▶ THE TASK:
Every entry in the following listing must be restated word for word, though not its pictures.

▶ INPUT:
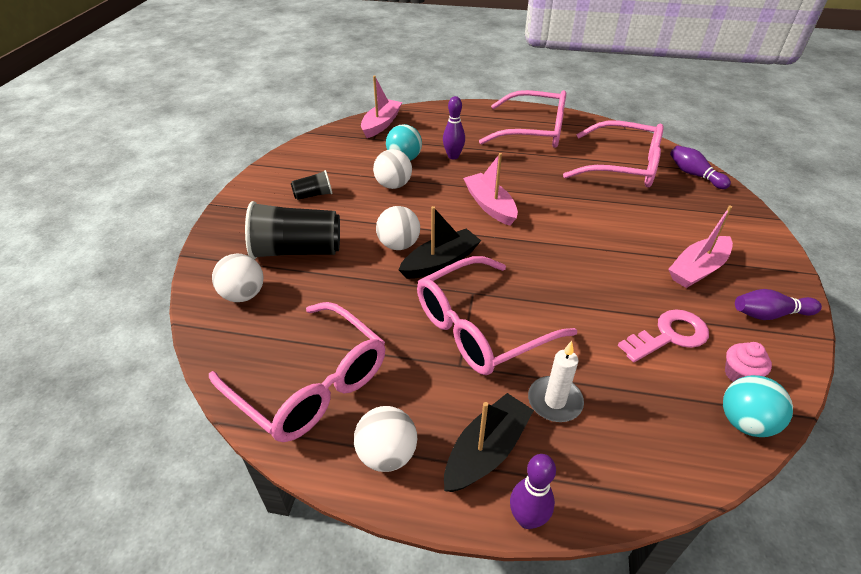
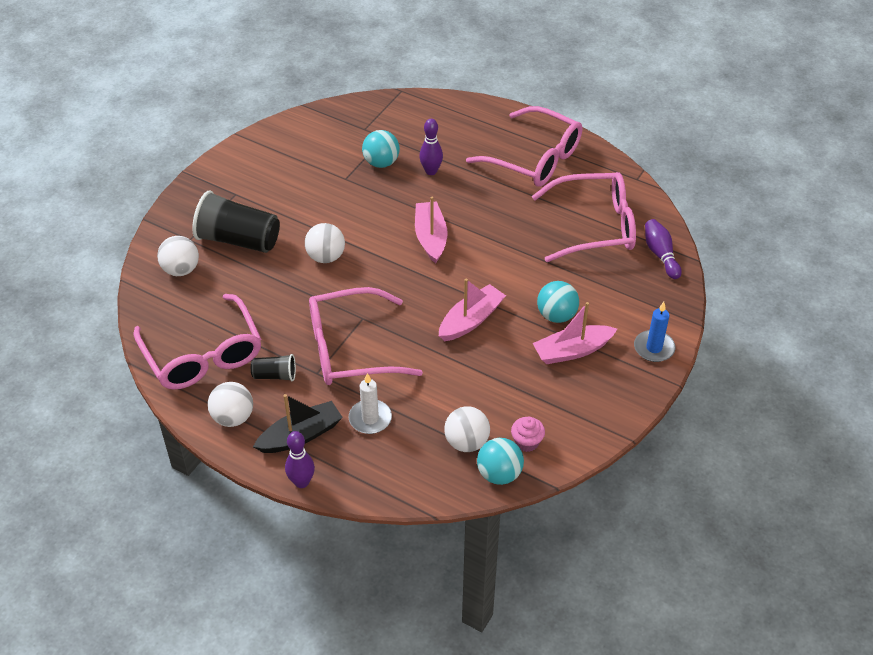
camera: 20 degrees right, 5 degrees up
black cup [291,170,332,200] -> black cup moved to [251,354,296,381]
pink boat [361,75,402,138] -> pink boat moved to [439,279,506,341]
white ball [373,149,412,189] -> white ball moved to [444,406,490,452]
black boat [399,206,481,279] -> none
pink glasses [563,120,664,187] -> pink glasses turned 45 degrees counterclockwise [532,172,636,262]
pink key [618,309,709,362] -> none
purple bowling pin [735,289,822,320] -> none
none -> turquoise ball [537,281,579,323]
none -> blue candle [634,302,675,362]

▶ TASK RESULT:
camera: 20 degrees right, 5 degrees up
black cup [291,170,332,200] -> black cup moved to [251,354,296,381]
pink boat [361,75,402,138] -> pink boat moved to [439,279,506,341]
white ball [373,149,412,189] -> white ball moved to [444,406,490,452]
black boat [399,206,481,279] -> none
pink glasses [563,120,664,187] -> pink glasses turned 45 degrees counterclockwise [532,172,636,262]
pink key [618,309,709,362] -> none
purple bowling pin [735,289,822,320] -> none
none -> turquoise ball [537,281,579,323]
none -> blue candle [634,302,675,362]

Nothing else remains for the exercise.